* _Exercise goal_
Among the lines below, take the one holding "washing machine: (280, 404)", the one holding "window: (307, 696) -> (660, 954), moved", and all lines between them. Set them down exactly.

-- Information shown follows --

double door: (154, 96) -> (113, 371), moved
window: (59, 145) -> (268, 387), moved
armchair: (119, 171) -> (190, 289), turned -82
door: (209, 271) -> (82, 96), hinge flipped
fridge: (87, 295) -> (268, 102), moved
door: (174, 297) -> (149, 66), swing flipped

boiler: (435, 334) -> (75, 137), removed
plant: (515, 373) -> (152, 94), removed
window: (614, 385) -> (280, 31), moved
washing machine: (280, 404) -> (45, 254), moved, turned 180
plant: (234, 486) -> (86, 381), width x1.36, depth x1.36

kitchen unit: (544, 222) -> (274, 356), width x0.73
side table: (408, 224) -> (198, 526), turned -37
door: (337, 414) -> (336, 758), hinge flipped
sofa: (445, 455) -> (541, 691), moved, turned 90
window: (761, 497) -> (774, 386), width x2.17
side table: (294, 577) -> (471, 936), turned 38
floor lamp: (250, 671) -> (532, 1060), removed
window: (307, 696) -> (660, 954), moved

-- Information shown concluded --
-- Information shown follows --

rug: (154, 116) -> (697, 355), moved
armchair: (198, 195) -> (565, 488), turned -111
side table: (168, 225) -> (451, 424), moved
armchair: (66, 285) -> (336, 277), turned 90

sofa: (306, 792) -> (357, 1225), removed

-- Information shown concluded --
-- Information shown follows --

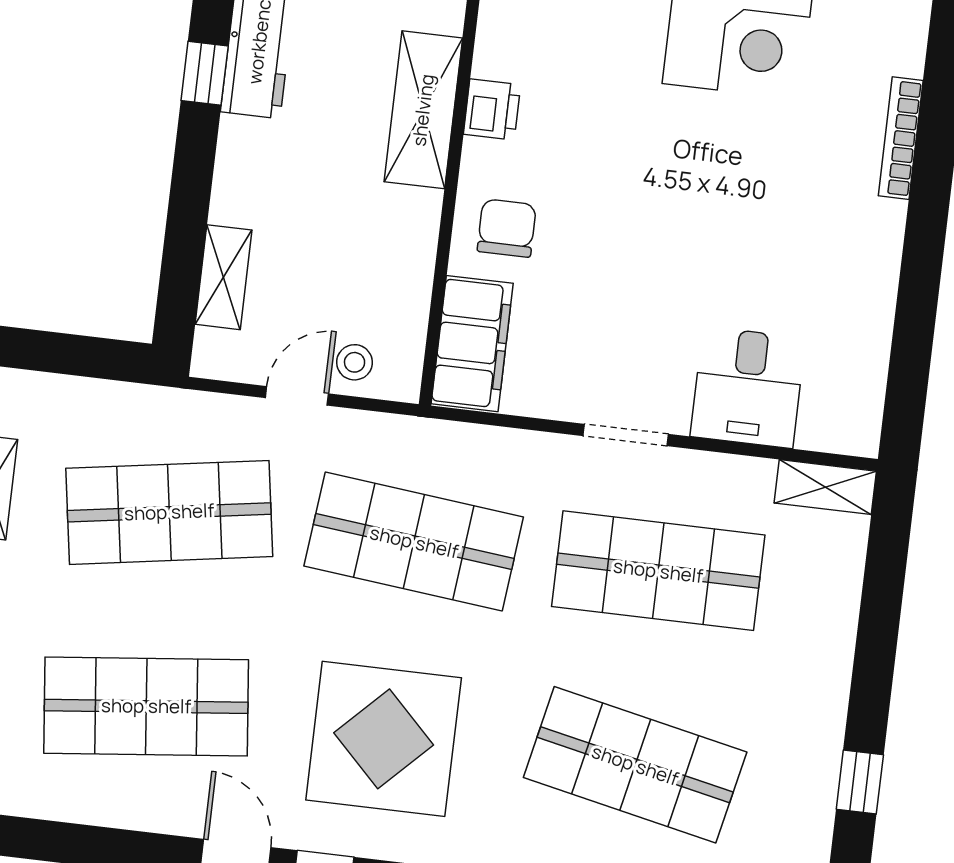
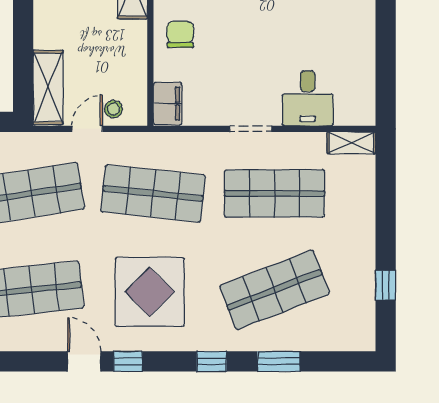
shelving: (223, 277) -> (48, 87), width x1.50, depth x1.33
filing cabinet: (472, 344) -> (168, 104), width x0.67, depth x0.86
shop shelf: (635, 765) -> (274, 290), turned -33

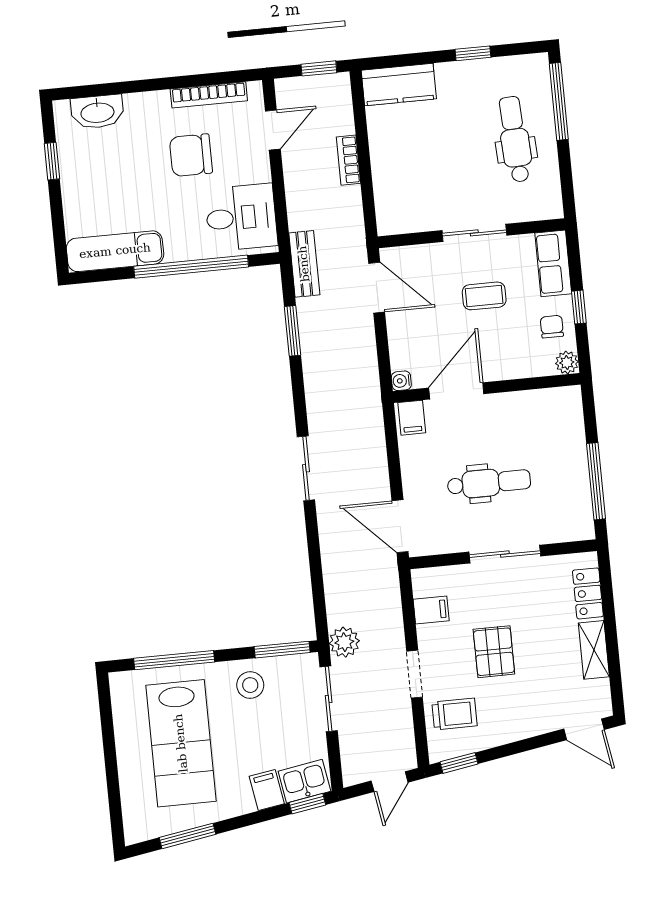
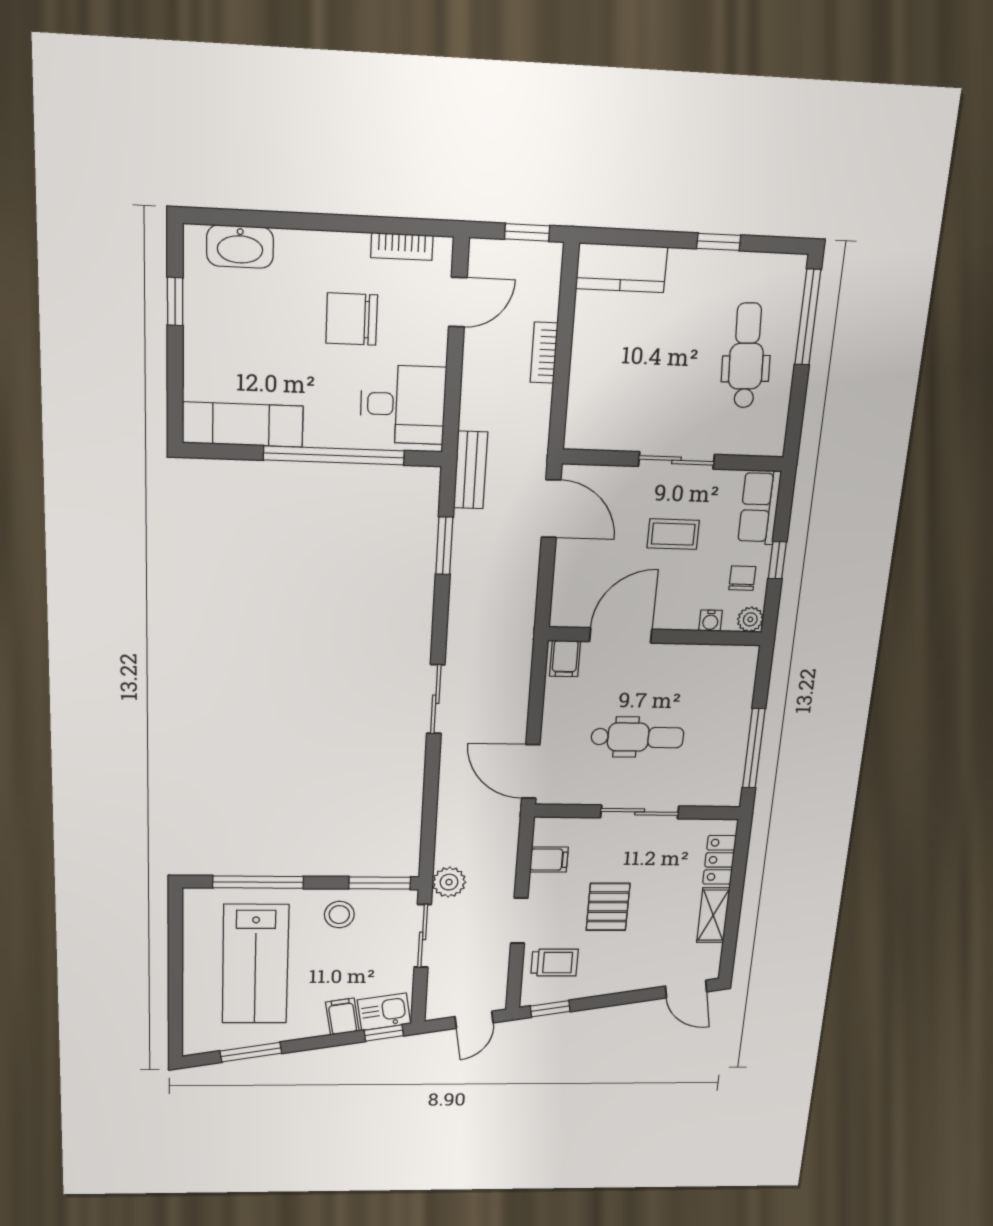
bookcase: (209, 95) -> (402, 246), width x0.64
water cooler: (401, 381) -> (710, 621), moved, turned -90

-- Information shown concluded --

* _Answer_
washing machine: (280, 404) -> (45, 254), moved, turned 180
plant: (234, 486) -> (86, 381), width x1.36, depth x1.36

kitchen unit: (544, 222) -> (274, 356), width x0.73
side table: (408, 224) -> (198, 526), turned -37
door: (337, 414) -> (336, 758), hinge flipped
sofa: (445, 455) -> (541, 691), moved, turned 90
window: (761, 497) -> (774, 386), width x2.17
side table: (294, 577) -> (471, 936), turned 38
floor lamp: (250, 671) -> (532, 1060), removed
window: (307, 696) -> (660, 954), moved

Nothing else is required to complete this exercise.